◆ Problem to solve
Return every line of the data that contains the string "cube".
★ ★ ★ ★ ★
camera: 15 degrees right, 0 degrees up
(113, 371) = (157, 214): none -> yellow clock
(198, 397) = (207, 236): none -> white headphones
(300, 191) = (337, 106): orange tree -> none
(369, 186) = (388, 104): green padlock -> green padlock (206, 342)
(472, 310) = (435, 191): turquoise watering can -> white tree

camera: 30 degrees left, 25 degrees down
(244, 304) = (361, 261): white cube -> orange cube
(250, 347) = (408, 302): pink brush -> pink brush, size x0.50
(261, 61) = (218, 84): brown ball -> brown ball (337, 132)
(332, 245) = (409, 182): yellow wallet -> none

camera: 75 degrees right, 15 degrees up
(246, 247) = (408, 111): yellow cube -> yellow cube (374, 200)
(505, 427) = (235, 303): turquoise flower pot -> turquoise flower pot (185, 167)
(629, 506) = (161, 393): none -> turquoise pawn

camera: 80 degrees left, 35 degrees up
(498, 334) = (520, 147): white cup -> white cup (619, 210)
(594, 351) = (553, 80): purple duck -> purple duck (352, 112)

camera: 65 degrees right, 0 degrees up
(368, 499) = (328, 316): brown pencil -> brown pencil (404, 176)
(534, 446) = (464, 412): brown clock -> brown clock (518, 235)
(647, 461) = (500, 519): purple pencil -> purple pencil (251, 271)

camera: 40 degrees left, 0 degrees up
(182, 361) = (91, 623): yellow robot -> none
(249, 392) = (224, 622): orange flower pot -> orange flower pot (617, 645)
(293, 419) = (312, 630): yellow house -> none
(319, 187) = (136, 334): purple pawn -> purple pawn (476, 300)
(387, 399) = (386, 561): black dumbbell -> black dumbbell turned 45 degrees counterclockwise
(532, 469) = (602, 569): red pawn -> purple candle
★ ★ ★ ★ ★
◆ Solved problem
(244, 304) = (361, 261): white cube -> orange cube
(246, 247) = (408, 111): yellow cube -> yellow cube (374, 200)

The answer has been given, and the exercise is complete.